• Work order: Turn the rows below into a numbered list, leaving out the blank lines.

• Provided records:
»»
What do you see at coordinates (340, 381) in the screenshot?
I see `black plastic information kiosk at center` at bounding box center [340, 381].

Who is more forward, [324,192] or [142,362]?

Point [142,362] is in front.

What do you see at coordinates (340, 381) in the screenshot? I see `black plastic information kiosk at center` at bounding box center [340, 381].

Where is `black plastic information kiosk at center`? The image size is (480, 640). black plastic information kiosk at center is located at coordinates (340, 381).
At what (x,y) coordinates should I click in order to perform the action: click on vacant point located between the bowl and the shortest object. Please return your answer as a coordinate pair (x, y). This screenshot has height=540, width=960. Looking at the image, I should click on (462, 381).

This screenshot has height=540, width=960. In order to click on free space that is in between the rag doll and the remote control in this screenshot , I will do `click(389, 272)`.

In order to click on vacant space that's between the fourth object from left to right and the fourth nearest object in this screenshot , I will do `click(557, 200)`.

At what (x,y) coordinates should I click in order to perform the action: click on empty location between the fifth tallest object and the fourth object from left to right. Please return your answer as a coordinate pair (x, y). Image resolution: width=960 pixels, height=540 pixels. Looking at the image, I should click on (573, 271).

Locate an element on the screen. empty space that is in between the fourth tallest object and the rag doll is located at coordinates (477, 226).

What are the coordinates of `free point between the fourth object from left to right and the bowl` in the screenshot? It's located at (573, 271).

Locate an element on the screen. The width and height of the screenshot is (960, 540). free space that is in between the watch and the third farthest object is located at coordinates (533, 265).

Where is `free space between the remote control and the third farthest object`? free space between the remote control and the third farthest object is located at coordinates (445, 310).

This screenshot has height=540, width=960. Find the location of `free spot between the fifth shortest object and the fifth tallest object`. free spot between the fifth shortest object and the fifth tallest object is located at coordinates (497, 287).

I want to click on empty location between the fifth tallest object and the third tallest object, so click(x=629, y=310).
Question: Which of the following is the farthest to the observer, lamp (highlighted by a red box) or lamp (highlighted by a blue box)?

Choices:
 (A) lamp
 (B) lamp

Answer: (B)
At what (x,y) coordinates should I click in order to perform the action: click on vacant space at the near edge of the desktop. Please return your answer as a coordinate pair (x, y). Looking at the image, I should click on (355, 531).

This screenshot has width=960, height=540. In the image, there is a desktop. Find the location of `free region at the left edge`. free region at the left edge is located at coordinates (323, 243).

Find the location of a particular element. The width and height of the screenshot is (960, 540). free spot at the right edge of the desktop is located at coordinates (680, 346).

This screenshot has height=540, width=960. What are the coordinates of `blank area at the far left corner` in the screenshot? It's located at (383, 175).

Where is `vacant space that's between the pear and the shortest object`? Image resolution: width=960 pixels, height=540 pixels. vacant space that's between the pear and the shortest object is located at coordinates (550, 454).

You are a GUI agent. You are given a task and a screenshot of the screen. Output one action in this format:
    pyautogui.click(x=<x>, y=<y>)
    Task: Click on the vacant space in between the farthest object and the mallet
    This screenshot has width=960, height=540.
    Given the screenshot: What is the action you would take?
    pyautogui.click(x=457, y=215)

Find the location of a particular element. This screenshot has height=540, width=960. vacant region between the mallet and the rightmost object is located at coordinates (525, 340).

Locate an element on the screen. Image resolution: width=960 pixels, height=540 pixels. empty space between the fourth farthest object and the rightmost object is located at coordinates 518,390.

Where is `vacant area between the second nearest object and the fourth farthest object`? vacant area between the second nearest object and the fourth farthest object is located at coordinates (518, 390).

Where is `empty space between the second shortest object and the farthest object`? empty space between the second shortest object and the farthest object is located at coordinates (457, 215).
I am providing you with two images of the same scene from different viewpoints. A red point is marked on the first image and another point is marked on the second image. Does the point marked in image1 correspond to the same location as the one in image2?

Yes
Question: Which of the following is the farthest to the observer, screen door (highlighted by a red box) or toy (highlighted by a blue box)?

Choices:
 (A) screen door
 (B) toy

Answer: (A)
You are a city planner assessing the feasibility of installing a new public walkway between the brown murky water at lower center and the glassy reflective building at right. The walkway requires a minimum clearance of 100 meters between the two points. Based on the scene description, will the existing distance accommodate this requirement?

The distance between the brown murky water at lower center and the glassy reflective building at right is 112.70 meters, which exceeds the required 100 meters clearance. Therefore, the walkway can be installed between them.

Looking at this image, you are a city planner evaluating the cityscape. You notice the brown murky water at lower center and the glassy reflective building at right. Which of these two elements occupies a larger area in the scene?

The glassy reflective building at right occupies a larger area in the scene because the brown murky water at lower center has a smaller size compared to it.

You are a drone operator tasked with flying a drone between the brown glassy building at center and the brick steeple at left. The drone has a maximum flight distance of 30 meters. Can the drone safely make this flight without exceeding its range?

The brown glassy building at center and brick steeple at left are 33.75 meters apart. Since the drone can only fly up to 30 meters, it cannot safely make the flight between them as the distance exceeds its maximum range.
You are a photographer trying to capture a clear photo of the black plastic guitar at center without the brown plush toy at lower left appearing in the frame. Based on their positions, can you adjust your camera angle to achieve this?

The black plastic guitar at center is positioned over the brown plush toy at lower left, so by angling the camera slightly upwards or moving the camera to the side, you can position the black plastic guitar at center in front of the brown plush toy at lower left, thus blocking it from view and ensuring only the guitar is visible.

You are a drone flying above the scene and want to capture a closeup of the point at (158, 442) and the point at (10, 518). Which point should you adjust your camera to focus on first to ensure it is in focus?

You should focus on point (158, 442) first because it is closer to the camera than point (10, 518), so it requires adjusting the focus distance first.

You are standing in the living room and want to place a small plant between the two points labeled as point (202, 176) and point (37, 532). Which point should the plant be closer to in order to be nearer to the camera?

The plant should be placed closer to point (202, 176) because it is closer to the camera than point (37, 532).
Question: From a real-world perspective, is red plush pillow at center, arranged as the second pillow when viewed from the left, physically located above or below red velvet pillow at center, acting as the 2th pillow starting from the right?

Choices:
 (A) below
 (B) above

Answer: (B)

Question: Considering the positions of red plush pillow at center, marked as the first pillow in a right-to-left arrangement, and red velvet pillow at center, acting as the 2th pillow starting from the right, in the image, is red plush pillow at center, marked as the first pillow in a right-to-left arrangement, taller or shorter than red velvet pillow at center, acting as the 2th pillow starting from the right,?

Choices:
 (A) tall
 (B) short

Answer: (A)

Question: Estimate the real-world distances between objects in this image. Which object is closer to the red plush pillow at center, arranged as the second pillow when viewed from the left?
««
• Worked solution:
1. What do you see at coordinates (340, 381) in the screenshot?
2. I see `black plastic information kiosk at center` at bounding box center [340, 381].
3. Who is more forward, [324,192] or [142,362]?
4. Point [142,362] is in front.
5. What do you see at coordinates (340, 381) in the screenshot? I see `black plastic information kiosk at center` at bounding box center [340, 381].
6. Where is `black plastic information kiosk at center`? The image size is (480, 640). black plastic information kiosk at center is located at coordinates (340, 381).
7. At what (x,y) coordinates should I click in order to perform the action: click on vacant point located between the bowl and the shortest object. Please return your answer as a coordinate pair (x, y). This screenshot has height=540, width=960. Looking at the image, I should click on (462, 381).
8. This screenshot has height=540, width=960. In order to click on free space that is in between the rag doll and the remote control in this screenshot , I will do `click(389, 272)`.
9. In order to click on vacant space that's between the fourth object from left to right and the fourth nearest object in this screenshot , I will do `click(557, 200)`.
10. At what (x,y) coordinates should I click in order to perform the action: click on empty location between the fifth tallest object and the fourth object from left to right. Please return your answer as a coordinate pair (x, y). Image resolution: width=960 pixels, height=540 pixels. Looking at the image, I should click on (573, 271).
11. Locate an element on the screen. empty space that is in between the fourth tallest object and the rag doll is located at coordinates (477, 226).
12. What are the coordinates of `free point between the fourth object from left to right and the bowl` in the screenshot? It's located at (573, 271).
13. Locate an element on the screen. The width and height of the screenshot is (960, 540). free space that is in between the watch and the third farthest object is located at coordinates (533, 265).
14. Where is `free space between the remote control and the third farthest object`? free space between the remote control and the third farthest object is located at coordinates (445, 310).
15. This screenshot has height=540, width=960. Find the location of `free spot between the fifth shortest object and the fifth tallest object`. free spot between the fifth shortest object and the fifth tallest object is located at coordinates (497, 287).
16. I want to click on empty location between the fifth tallest object and the third tallest object, so click(x=629, y=310).
17. Question: Which of the following is the farthest to the observer, lamp (highlighted by a red box) or lamp (highlighted by a blue box)?
18. Choices:
19.  (A) lamp
20.  (B) lamp
21. Answer: (B)
22. At what (x,y) coordinates should I click in order to perform the action: click on vacant space at the near edge of the desktop. Please return your answer as a coordinate pair (x, y). Looking at the image, I should click on (355, 531).
23. This screenshot has width=960, height=540. In the image, there is a desktop. Find the location of `free region at the left edge`. free region at the left edge is located at coordinates (323, 243).
24. Find the location of a particular element. The width and height of the screenshot is (960, 540). free spot at the right edge of the desktop is located at coordinates (680, 346).
25. This screenshot has height=540, width=960. What are the coordinates of `blank area at the far left corner` in the screenshot? It's located at (383, 175).
26. Where is `vacant space that's between the pear and the shortest object`? Image resolution: width=960 pixels, height=540 pixels. vacant space that's between the pear and the shortest object is located at coordinates (550, 454).
27. You are a GUI agent. You are given a task and a screenshot of the screen. Output one action in this format:
28.     pyautogui.click(x=<x>, y=<y>)
29.     Task: Click on the vacant space in between the farthest object and the mallet
30.     This screenshot has width=960, height=540.
31.     Given the screenshot: What is the action you would take?
32.     pyautogui.click(x=457, y=215)
33. Find the location of a particular element. This screenshot has height=540, width=960. vacant region between the mallet and the rightmost object is located at coordinates (525, 340).
34. Locate an element on the screen. Image resolution: width=960 pixels, height=540 pixels. empty space between the fourth farthest object and the rightmost object is located at coordinates 518,390.
35. Where is `vacant area between the second nearest object and the fourth farthest object`? vacant area between the second nearest object and the fourth farthest object is located at coordinates (518, 390).
36. Where is `empty space between the second shortest object and the farthest object`? empty space between the second shortest object and the farthest object is located at coordinates (457, 215).
37. I am providing you with two images of the same scene from different viewpoints. A red point is marked on the first image and another point is marked on the second image. Does the point marked in image1 correspond to the same location as the one in image2?
38. Yes
39. Question: Which of the following is the farthest to the observer, screen door (highlighted by a red box) or toy (highlighted by a blue box)?
40. Choices:
41.  (A) screen door
42.  (B) toy
43. Answer: (A)
44. You are a city planner assessing the feasibility of installing a new public walkway between the brown murky water at lower center and the glassy reflective building at right. The walkway requires a minimum clearance of 100 meters between the two points. Based on the scene description, will the existing distance accommodate this requirement?
45. The distance between the brown murky water at lower center and the glassy reflective building at right is 112.70 meters, which exceeds the required 100 meters clearance. Therefore, the walkway can be installed between them.
46. Looking at this image, you are a city planner evaluating the cityscape. You notice the brown murky water at lower center and the glassy reflective building at right. Which of these two elements occupies a larger area in the scene?
47. The glassy reflective building at right occupies a larger area in the scene because the brown murky water at lower center has a smaller size compared to it.
48. You are a drone operator tasked with flying a drone between the brown glassy building at center and the brick steeple at left. The drone has a maximum flight distance of 30 meters. Can the drone safely make this flight without exceeding its range?
49. The brown glassy building at center and brick steeple at left are 33.75 meters apart. Since the drone can only fly up to 30 meters, it cannot safely make the flight between them as the distance exceeds its maximum range.
50. You are a photographer trying to capture a clear photo of the black plastic guitar at center without the brown plush toy at lower left appearing in the frame. Based on their positions, can you adjust your camera angle to achieve this?
51. The black plastic guitar at center is positioned over the brown plush toy at lower left, so by angling the camera slightly upwards or moving the camera to the side, you can position the black plastic guitar at center in front of the brown plush toy at lower left, thus blocking it from view and ensuring only the guitar is visible.
52. You are a drone flying above the scene and want to capture a closeup of the point at (158, 442) and the point at (10, 518). Which point should you adjust your camera to focus on first to ensure it is in focus?
53. You should focus on point (158, 442) first because it is closer to the camera than point (10, 518), so it requires adjusting the focus distance first.
54. You are standing in the living room and want to place a small plant between the two points labeled as point (202, 176) and point (37, 532). Which point should the plant be closer to in order to be nearer to the camera?
55. The plant should be placed closer to point (202, 176) because it is closer to the camera than point (37, 532).
56. Question: From a real-world perspective, is red plush pillow at center, arranged as the second pillow when viewed from the left, physically located above or below red velvet pillow at center, acting as the 2th pillow starting from the right?
57. Choices:
58.  (A) below
59.  (B) above
60. Answer: (B)
61. Question: Considering the positions of red plush pillow at center, marked as the first pillow in a right-to-left arrangement, and red velvet pillow at center, acting as the 2th pillow starting from the right, in the image, is red plush pillow at center, marked as the first pillow in a right-to-left arrangement, taller or shorter than red velvet pillow at center, acting as the 2th pillow starting from the right,?
62. Choices:
63.  (A) tall
64.  (B) short
65. Answer: (A)
66. Question: Estimate the real-world distances between objects in this image. Which object is closer to the red plush pillow at center, arranged as the second pillow when viewed from the left?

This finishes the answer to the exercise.